Provided data Start Marker
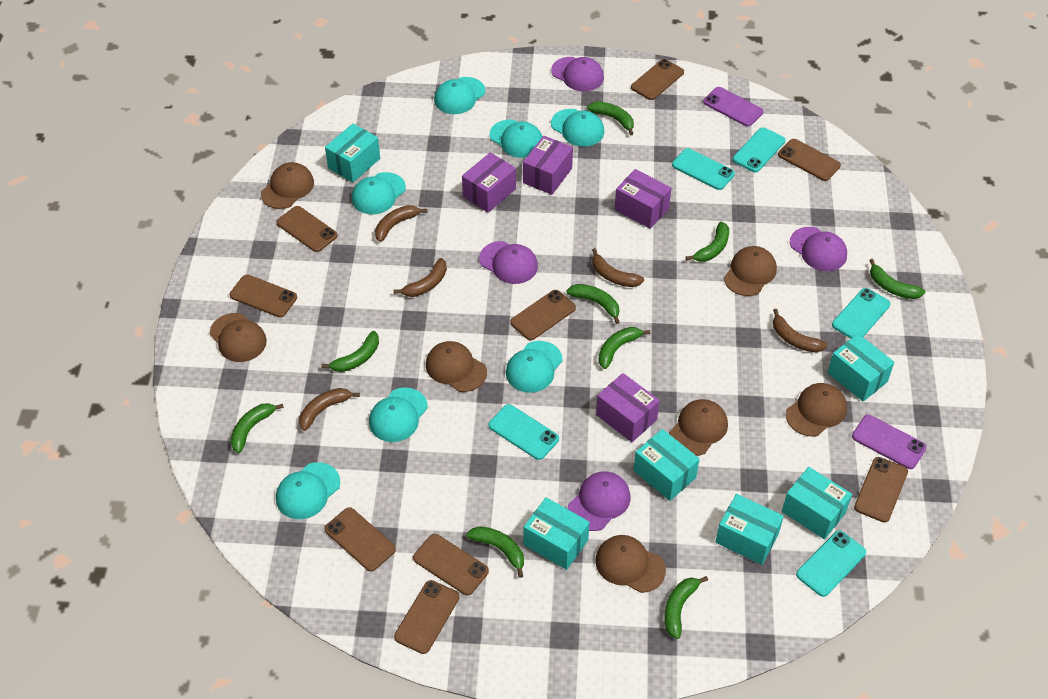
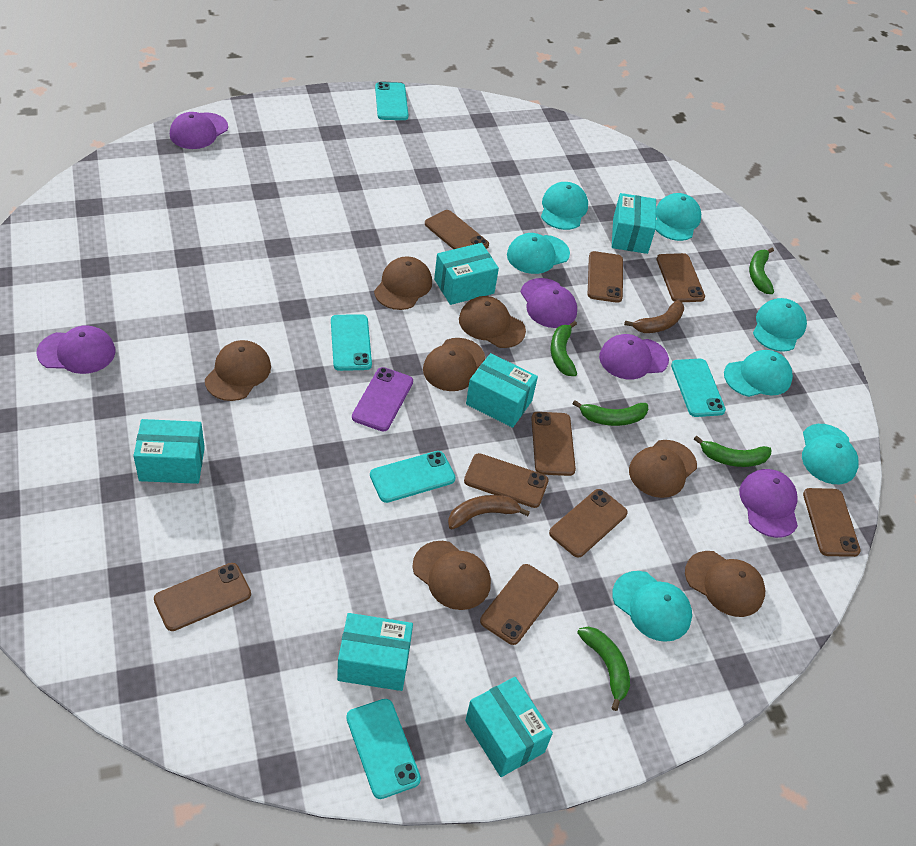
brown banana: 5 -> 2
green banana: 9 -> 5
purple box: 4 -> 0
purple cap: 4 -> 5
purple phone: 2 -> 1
Provided data End Marker
The task:
Repeat the material exactly. Skip the images.

Response to the task:
brown banana: 5 -> 2
green banana: 9 -> 5
purple box: 4 -> 0
purple cap: 4 -> 5
purple phone: 2 -> 1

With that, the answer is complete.